In the lines from the one containing "Select which object" through the one containing "[(327, 284)]", change "first-aid kit" to "telephone" and write out those lines with nothing else altered.

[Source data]
*** Begin section ***
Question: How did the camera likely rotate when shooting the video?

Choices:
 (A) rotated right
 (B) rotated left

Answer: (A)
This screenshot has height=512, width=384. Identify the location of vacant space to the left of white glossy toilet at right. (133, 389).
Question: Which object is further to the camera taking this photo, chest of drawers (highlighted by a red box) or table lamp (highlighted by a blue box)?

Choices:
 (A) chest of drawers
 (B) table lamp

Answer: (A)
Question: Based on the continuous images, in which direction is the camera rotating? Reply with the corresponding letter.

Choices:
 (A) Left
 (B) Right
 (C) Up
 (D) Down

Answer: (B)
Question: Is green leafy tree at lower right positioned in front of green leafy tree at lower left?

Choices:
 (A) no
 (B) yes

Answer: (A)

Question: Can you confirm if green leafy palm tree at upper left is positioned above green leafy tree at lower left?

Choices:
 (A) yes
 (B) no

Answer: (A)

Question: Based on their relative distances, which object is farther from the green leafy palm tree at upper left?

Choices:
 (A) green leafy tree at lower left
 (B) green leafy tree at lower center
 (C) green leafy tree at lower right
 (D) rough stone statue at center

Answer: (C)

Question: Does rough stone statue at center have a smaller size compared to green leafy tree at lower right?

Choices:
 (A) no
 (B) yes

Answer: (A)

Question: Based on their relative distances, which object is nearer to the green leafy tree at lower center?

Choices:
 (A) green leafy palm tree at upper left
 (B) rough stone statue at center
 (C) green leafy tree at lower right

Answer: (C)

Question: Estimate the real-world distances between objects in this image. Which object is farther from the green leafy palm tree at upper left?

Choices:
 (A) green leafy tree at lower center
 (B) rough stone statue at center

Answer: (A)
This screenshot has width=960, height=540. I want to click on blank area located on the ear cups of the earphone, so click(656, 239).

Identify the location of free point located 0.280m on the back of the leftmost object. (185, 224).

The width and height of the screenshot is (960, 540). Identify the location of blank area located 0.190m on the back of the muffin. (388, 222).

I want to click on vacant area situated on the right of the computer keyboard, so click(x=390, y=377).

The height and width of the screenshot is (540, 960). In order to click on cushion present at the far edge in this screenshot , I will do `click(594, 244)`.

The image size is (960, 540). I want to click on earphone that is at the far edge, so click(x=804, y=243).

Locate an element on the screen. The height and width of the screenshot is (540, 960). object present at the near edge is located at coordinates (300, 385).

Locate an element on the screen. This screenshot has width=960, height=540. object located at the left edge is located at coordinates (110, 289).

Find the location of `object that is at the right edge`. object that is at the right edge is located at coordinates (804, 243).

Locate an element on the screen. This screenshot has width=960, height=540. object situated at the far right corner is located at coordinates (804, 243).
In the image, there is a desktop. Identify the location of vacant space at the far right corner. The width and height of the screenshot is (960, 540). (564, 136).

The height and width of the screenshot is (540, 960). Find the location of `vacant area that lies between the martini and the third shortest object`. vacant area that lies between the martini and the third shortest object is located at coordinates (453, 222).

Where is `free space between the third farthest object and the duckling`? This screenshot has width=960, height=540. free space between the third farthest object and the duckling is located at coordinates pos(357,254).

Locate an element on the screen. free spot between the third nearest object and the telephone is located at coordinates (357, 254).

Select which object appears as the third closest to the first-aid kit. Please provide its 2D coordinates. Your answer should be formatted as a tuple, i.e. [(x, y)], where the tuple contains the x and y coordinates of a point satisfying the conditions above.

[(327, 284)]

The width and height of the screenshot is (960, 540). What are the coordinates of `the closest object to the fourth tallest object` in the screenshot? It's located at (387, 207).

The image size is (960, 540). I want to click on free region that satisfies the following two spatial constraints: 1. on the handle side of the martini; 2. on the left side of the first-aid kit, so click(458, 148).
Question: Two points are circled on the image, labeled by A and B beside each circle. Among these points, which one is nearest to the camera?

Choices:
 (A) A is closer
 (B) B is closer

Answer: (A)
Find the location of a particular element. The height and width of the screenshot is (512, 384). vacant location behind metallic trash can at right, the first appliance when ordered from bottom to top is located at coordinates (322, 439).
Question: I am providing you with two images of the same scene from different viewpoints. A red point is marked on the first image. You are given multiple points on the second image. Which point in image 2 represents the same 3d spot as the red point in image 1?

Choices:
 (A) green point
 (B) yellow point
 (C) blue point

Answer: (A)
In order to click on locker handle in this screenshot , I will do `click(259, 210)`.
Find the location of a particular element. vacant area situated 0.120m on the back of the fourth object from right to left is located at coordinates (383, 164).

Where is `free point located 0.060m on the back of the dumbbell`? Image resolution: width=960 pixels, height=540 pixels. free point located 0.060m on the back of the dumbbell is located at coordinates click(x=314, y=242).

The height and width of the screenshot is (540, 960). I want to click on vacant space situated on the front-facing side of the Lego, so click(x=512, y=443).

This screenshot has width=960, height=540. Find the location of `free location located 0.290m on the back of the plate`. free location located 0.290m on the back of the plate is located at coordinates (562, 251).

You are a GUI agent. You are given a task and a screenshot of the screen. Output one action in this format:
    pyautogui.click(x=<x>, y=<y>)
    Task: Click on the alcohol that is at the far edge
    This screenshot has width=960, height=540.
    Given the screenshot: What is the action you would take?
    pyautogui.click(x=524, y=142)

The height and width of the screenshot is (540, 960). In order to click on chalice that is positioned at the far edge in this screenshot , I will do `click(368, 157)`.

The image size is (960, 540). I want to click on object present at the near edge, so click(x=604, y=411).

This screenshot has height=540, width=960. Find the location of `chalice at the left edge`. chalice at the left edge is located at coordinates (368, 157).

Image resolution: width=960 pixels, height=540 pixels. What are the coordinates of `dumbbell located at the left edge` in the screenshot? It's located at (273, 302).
*** End section ***
ANSWER TO THE EXERCISE:
Select which object appears as the third closest to the telephone. Please provide its 2D coordinates. Your answer should be formatted as a tuple, i.e. [(x, y)], where the tuple contains the x and y coordinates of a point satisfying the conditions above.

[(327, 284)]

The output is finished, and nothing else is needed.